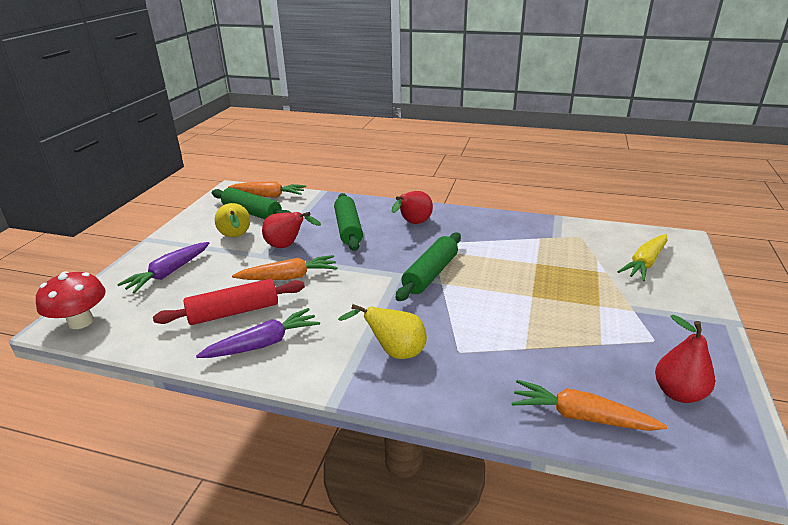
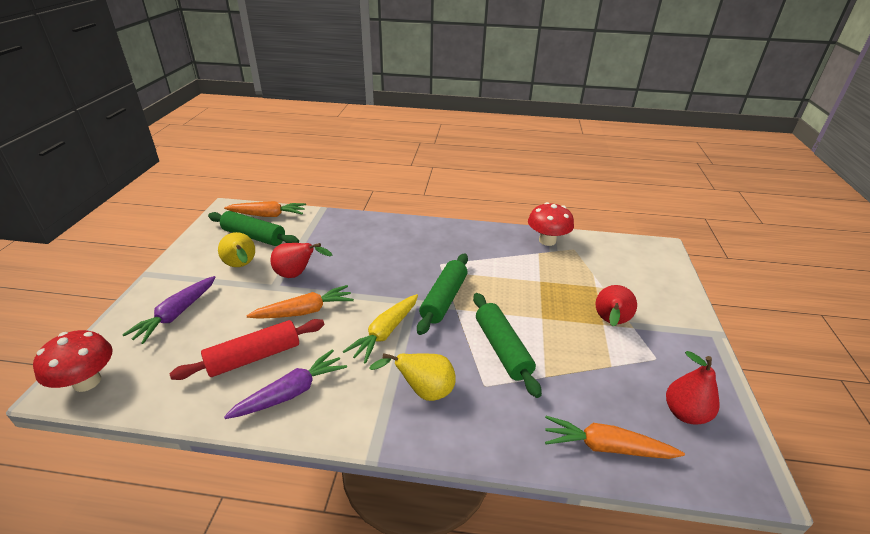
camera: 10 degrees left, 5 degrees up
(348, 229) = (355, 251): green rolling pin -> green rolling pin (502, 349)
(413, 223) = (418, 242): red pear -> red pear (610, 322)
(551, 227) = (547, 240): none -> red mushroom
(645, 263) = (635, 275): yellow carrot -> yellow carrot (385, 332)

++++++++++

### Request
Transcribe word for word the lines from the one holding "(413, 223) = (418, 242): red" to the last line of the listing above, inclusive.

### Solution
(413, 223) = (418, 242): red pear -> red pear (610, 322)
(551, 227) = (547, 240): none -> red mushroom
(645, 263) = (635, 275): yellow carrot -> yellow carrot (385, 332)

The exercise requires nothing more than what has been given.